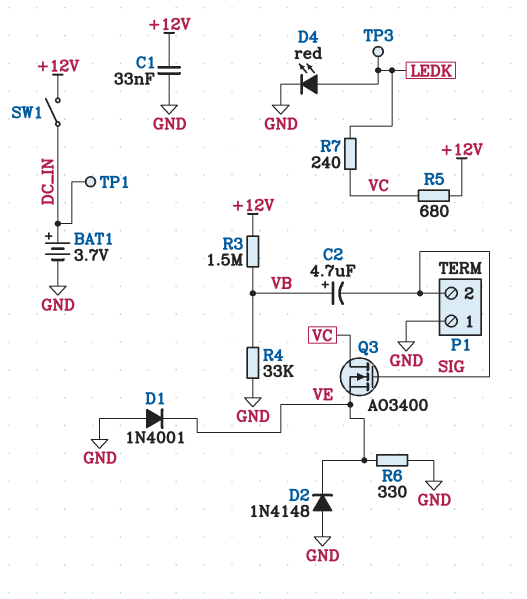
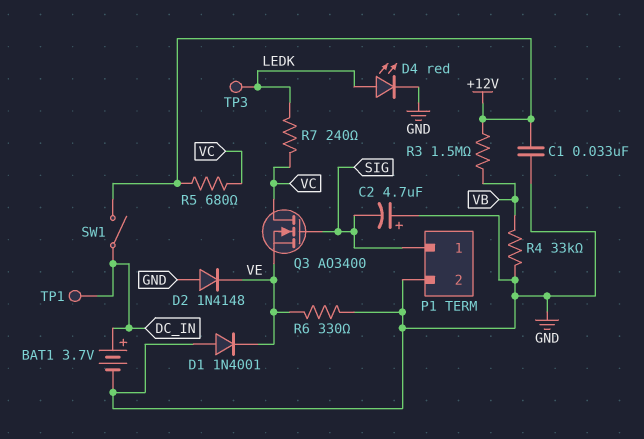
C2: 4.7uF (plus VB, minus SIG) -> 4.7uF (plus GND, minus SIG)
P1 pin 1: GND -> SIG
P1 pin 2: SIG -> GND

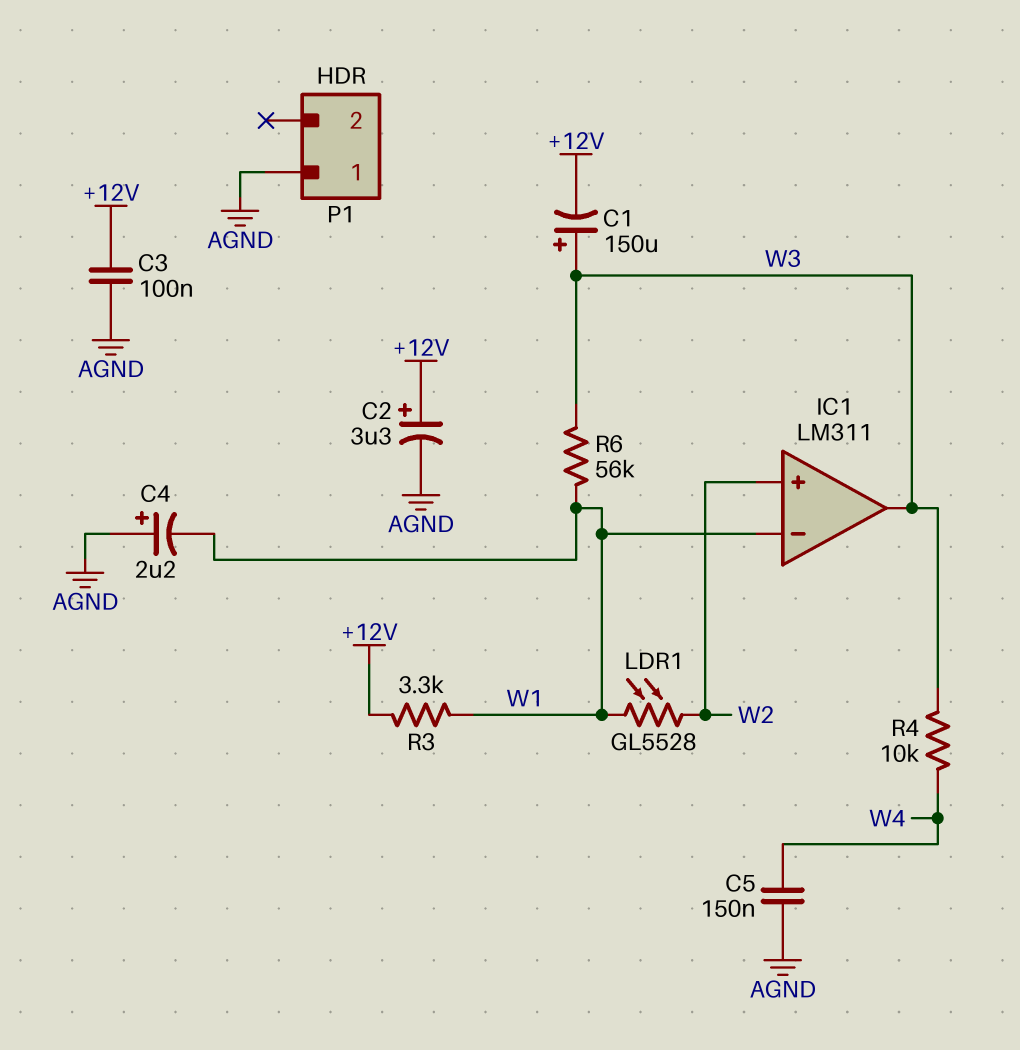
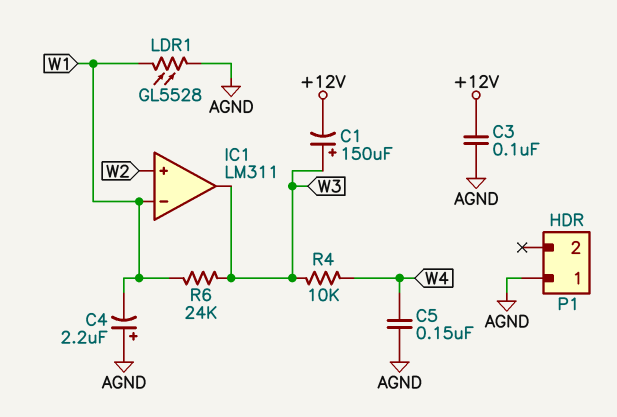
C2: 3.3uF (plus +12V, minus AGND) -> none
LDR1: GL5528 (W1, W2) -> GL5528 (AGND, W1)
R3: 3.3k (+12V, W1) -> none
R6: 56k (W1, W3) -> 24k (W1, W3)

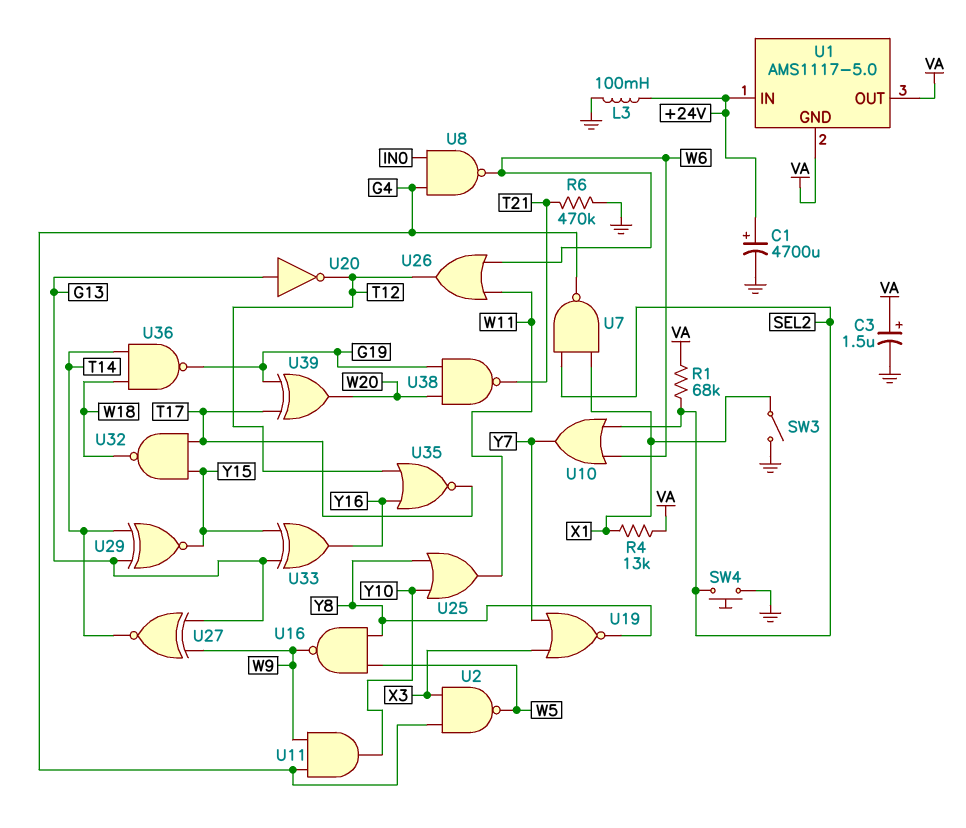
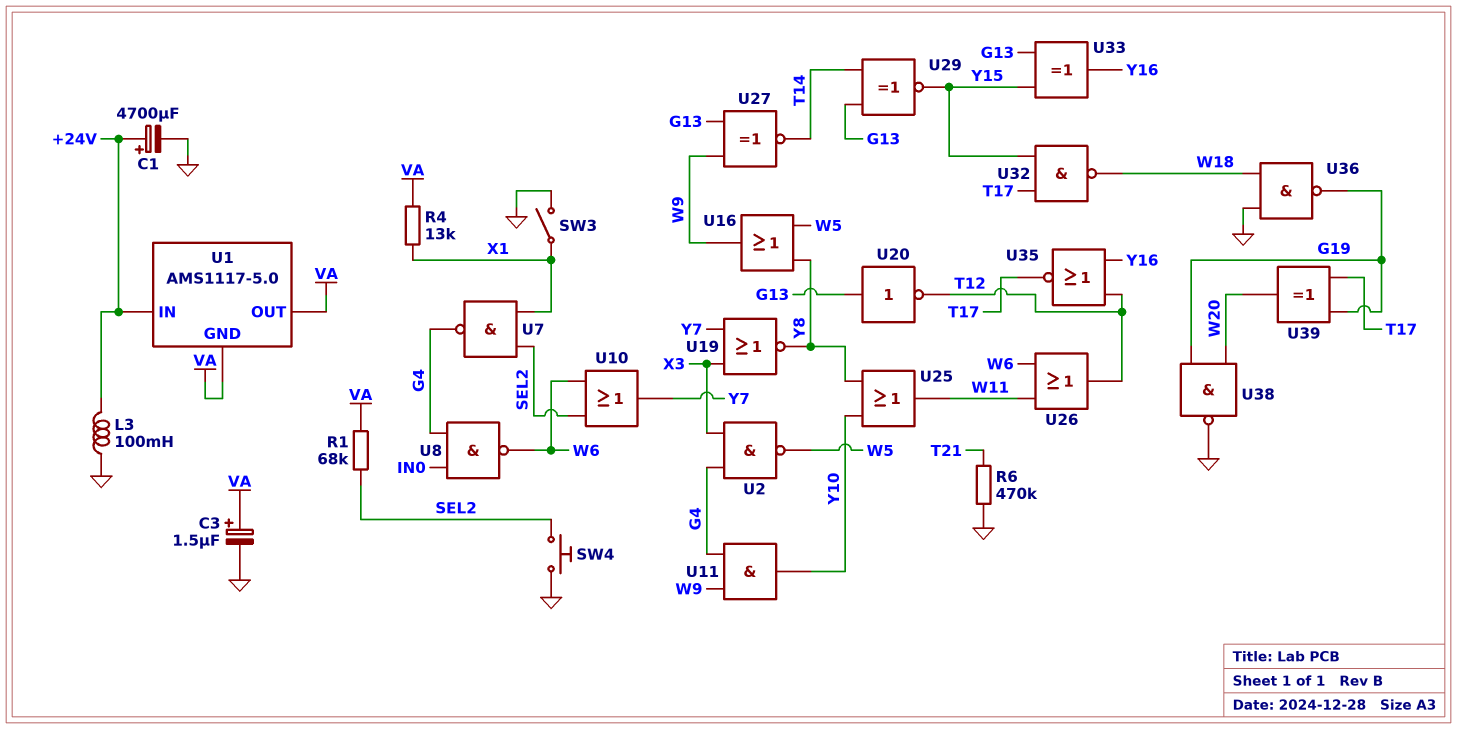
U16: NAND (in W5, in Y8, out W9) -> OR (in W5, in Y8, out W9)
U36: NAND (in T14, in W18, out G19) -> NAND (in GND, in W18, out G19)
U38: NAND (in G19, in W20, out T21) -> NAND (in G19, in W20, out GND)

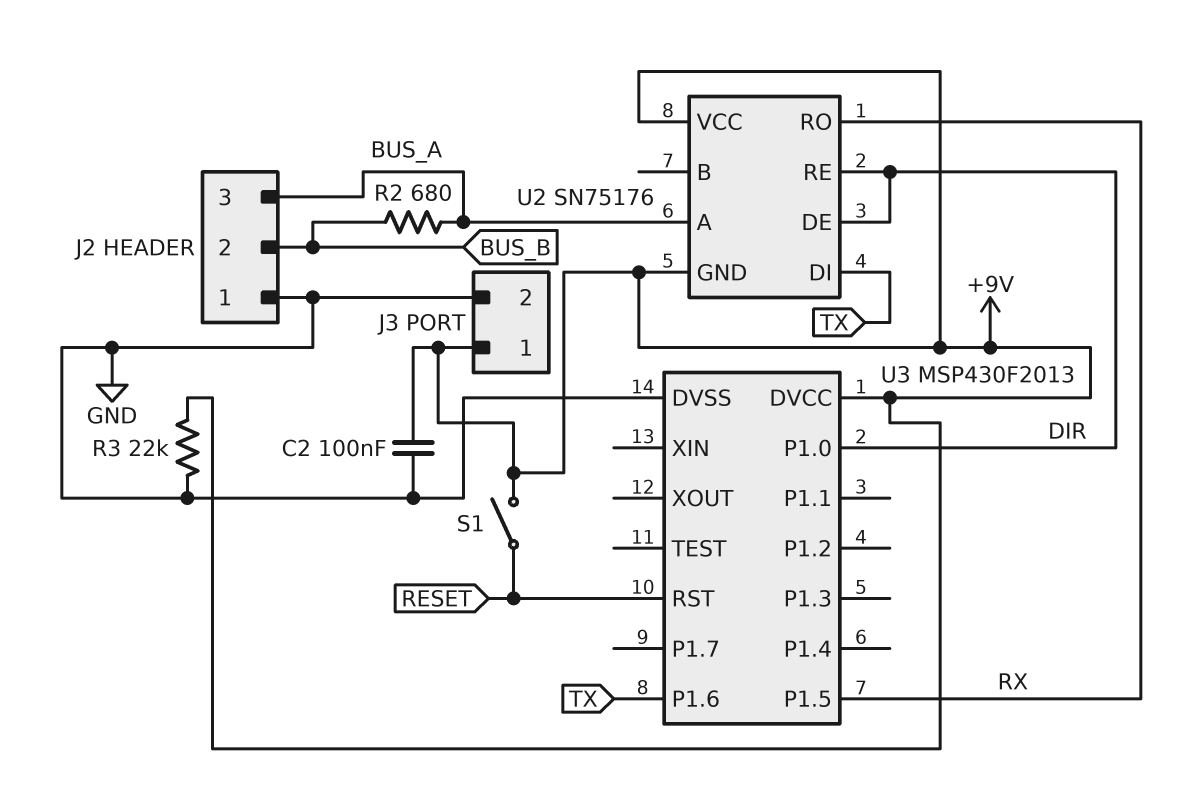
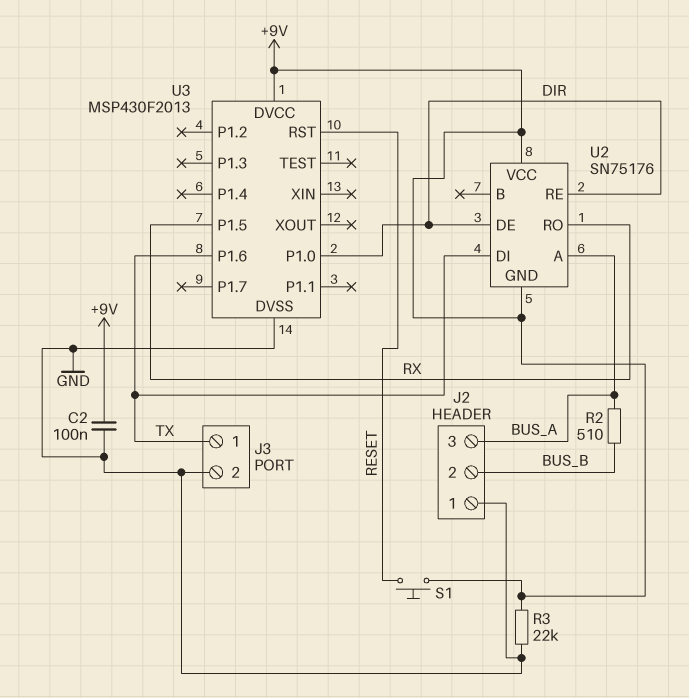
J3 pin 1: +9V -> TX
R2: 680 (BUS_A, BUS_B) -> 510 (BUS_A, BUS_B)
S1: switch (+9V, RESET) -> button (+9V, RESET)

⁂

[TASK BRIEF]
The response should restate the material above word for word and contain no pictures.

[TASK ANSWER]
C2: 4.7uF (plus VB, minus SIG) -> 4.7uF (plus GND, minus SIG)
P1 pin 1: GND -> SIG
P1 pin 2: SIG -> GND

C2: 3.3uF (plus +12V, minus AGND) -> none
LDR1: GL5528 (W1, W2) -> GL5528 (AGND, W1)
R3: 3.3k (+12V, W1) -> none
R6: 56k (W1, W3) -> 24k (W1, W3)

U16: NAND (in W5, in Y8, out W9) -> OR (in W5, in Y8, out W9)
U36: NAND (in T14, in W18, out G19) -> NAND (in GND, in W18, out G19)
U38: NAND (in G19, in W20, out T21) -> NAND (in G19, in W20, out GND)

J3 pin 1: +9V -> TX
R2: 680 (BUS_A, BUS_B) -> 510 (BUS_A, BUS_B)
S1: switch (+9V, RESET) -> button (+9V, RESET)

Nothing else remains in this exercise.